## [Task description]
Your output should be the lines from the start of the data through the line containing "none -> yellow slope F4:H6 level 3 top 6", exactly and nothing more.

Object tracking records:
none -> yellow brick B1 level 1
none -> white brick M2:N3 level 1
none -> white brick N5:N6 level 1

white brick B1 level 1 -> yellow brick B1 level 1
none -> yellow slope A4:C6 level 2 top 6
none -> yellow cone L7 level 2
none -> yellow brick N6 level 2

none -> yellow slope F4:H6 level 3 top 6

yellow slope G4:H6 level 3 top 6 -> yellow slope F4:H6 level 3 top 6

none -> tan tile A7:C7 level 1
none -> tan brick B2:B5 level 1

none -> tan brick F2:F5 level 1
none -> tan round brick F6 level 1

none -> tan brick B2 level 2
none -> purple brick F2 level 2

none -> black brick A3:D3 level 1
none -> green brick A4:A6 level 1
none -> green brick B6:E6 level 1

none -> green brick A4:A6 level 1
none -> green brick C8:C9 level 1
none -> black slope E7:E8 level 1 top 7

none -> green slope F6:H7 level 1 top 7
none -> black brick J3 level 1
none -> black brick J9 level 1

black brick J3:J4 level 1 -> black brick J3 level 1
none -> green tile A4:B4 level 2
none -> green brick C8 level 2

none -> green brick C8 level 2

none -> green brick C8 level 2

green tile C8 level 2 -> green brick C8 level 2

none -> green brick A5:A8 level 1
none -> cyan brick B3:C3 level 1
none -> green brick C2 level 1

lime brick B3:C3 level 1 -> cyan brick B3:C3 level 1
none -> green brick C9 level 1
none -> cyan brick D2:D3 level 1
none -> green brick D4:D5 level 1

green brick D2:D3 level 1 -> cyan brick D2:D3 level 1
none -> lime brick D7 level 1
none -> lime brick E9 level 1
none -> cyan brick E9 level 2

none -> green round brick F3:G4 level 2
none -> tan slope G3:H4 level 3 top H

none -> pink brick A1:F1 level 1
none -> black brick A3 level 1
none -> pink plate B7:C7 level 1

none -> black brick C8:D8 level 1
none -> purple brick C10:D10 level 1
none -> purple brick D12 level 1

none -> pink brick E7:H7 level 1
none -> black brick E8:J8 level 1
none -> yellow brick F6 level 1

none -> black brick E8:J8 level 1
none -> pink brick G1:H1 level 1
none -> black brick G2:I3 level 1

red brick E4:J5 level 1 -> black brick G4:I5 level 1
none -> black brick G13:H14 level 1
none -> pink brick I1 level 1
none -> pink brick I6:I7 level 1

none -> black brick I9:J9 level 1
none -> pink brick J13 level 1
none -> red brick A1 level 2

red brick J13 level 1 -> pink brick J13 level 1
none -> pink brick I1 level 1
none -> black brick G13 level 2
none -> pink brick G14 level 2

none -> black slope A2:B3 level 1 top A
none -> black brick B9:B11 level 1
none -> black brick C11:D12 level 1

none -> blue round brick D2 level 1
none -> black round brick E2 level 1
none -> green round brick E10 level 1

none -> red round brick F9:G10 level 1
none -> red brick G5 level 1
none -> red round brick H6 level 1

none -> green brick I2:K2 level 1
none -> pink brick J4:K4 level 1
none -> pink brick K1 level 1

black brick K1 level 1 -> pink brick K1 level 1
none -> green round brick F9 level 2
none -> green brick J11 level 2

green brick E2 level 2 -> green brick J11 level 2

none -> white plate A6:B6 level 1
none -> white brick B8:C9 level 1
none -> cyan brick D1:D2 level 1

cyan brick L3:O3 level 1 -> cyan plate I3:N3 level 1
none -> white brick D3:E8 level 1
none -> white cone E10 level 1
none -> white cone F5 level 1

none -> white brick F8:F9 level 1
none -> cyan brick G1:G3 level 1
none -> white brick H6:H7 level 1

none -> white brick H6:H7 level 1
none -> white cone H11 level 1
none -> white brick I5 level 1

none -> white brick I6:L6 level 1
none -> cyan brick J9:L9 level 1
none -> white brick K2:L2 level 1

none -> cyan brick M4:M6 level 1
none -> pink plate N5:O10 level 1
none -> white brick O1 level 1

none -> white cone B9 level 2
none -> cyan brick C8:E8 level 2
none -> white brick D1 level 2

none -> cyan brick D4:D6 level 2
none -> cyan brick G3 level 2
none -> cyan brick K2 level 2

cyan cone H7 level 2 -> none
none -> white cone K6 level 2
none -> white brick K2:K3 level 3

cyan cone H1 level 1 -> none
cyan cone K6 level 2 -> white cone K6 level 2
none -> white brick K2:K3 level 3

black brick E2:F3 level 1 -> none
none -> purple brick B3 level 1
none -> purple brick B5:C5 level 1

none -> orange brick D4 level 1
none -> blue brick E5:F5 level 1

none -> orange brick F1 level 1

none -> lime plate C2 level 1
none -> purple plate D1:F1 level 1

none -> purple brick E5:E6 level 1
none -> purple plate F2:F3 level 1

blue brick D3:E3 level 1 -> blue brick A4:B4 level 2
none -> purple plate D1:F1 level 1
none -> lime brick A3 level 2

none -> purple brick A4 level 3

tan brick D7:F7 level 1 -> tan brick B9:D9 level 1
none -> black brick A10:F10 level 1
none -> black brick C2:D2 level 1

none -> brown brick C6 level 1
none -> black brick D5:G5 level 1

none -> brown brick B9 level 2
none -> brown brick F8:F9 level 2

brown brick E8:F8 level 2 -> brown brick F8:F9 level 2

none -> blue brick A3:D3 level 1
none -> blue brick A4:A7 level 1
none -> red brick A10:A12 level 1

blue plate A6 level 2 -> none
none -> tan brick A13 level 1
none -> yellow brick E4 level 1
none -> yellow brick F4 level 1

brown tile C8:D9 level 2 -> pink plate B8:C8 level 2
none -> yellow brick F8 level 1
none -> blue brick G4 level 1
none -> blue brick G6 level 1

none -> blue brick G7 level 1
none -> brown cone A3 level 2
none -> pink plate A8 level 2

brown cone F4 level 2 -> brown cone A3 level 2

## [Problem solution]
none -> yellow brick B1 level 1
none -> white brick M2:N3 level 1
none -> white brick N5:N6 level 1

white brick B1 level 1 -> yellow brick B1 level 1
none -> yellow slope A4:C6 level 2 top 6
none -> yellow cone L7 level 2
none -> yellow brick N6 level 2

none -> yellow slope F4:H6 level 3 top 6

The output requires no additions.